• DESCRIPTION OF THE TASK: Copy, from the material below, each line that contains the word "round".

• GIVEN DATA:
=-=-=-=-=
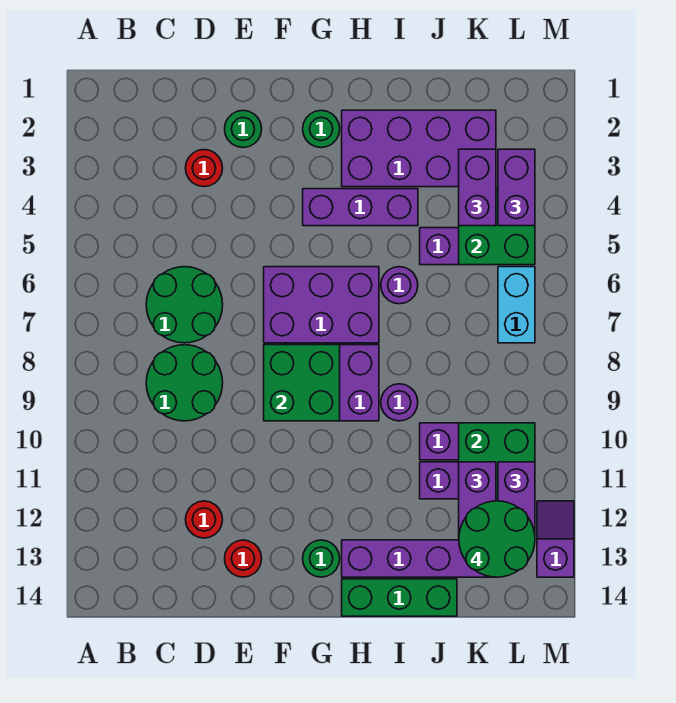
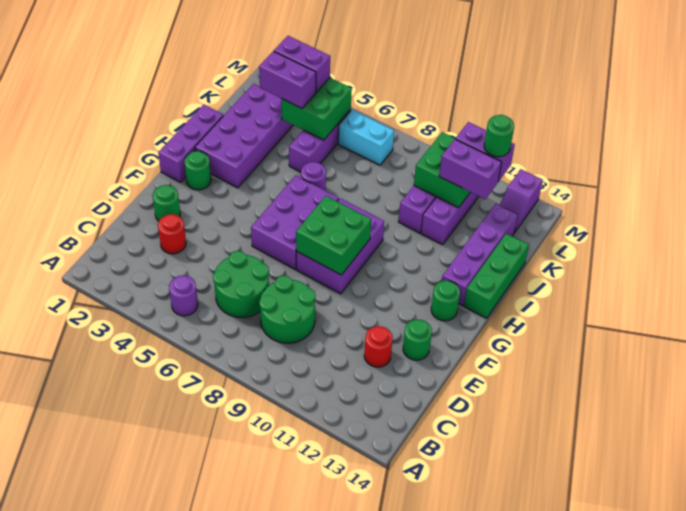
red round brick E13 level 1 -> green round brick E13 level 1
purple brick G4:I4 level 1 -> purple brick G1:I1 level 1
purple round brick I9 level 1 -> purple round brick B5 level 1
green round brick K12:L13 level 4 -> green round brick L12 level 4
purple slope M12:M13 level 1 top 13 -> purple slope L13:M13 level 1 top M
=-=-=-=-=
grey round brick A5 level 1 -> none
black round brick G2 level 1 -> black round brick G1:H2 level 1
=-=-=-=-=
• PROBLEM SOLUTION:
red round brick E13 level 1 -> green round brick E13 level 1
purple round brick I9 level 1 -> purple round brick B5 level 1
green round brick K12:L13 level 4 -> green round brick L12 level 4
grey round brick A5 level 1 -> none
black round brick G2 level 1 -> black round brick G1:H2 level 1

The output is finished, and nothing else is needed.